-- Excerpted records --

┄┄┄┄┄┄┄┄┄┄

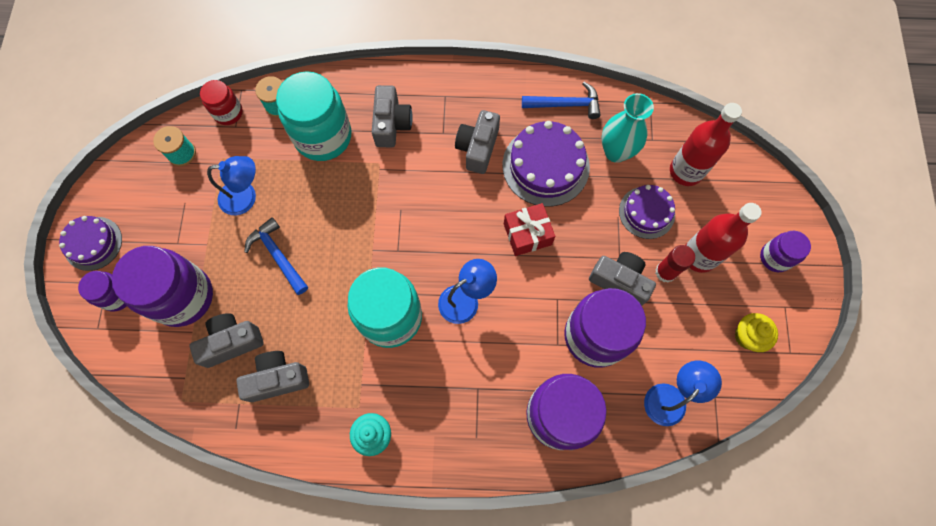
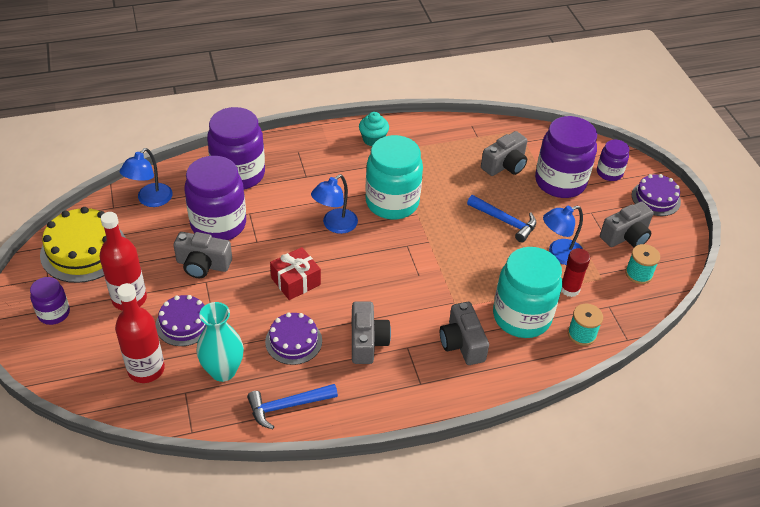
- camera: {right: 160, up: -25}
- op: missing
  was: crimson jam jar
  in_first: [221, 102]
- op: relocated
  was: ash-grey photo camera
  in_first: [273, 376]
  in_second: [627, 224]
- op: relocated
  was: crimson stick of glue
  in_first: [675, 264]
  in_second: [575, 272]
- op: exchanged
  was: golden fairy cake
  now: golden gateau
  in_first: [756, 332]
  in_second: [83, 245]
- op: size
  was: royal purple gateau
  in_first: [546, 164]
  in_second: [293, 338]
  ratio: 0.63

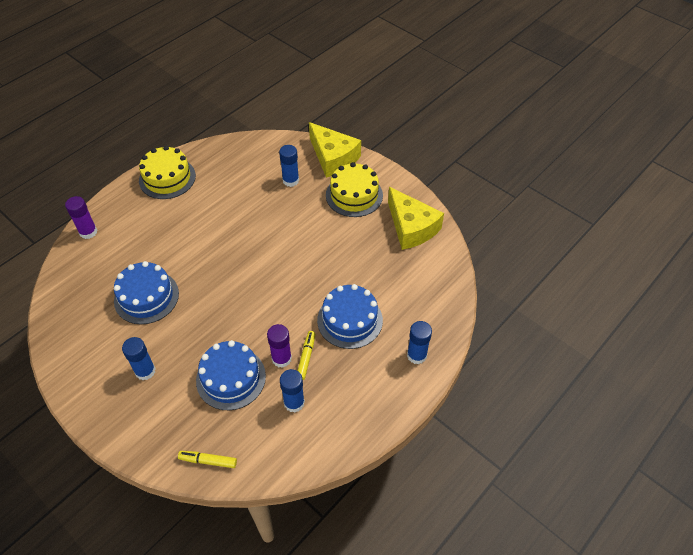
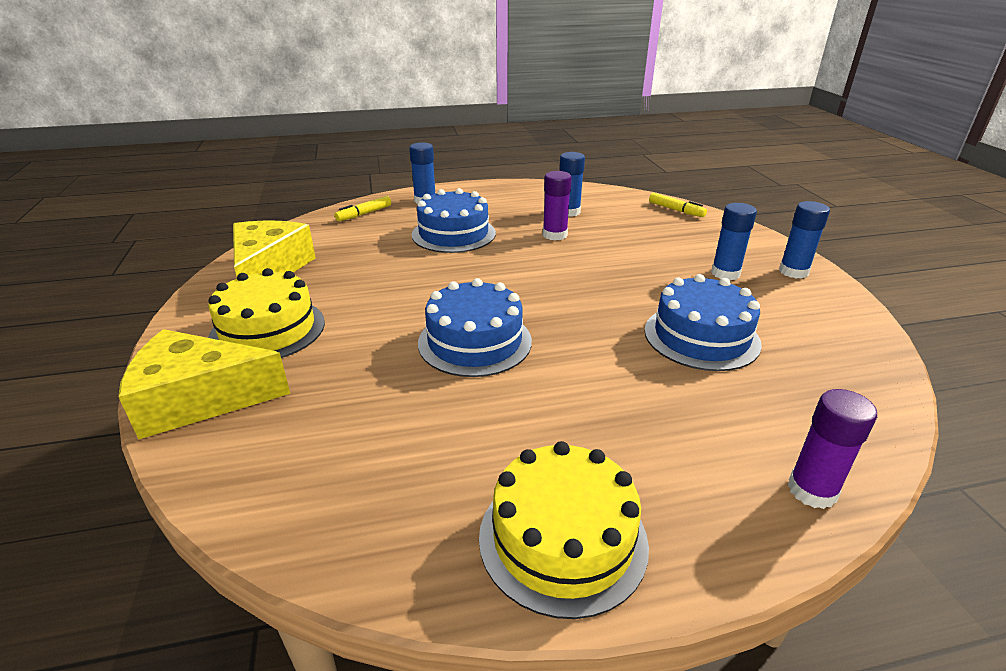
- camera: {right: -145, up: -20}
- op: relocated
  was: royal blue gateau
  in_first: [231, 375]
  in_second: [475, 327]
- op: relocated
  was: royal blue stick of glue
  in_first: [289, 166]
  in_second: [804, 240]
- op: relocated
  was: golden marker
  in_first: [306, 355]
  in_second: [363, 208]
- op: spun
  was: golden cheese wedge
  in_first: [335, 150]
  in_second: [204, 384]
  clockwise: -90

┄┄┄┄┄┄┄┄┄┄

Report how many lines of the records hold the word "glue", and supply no other text.

2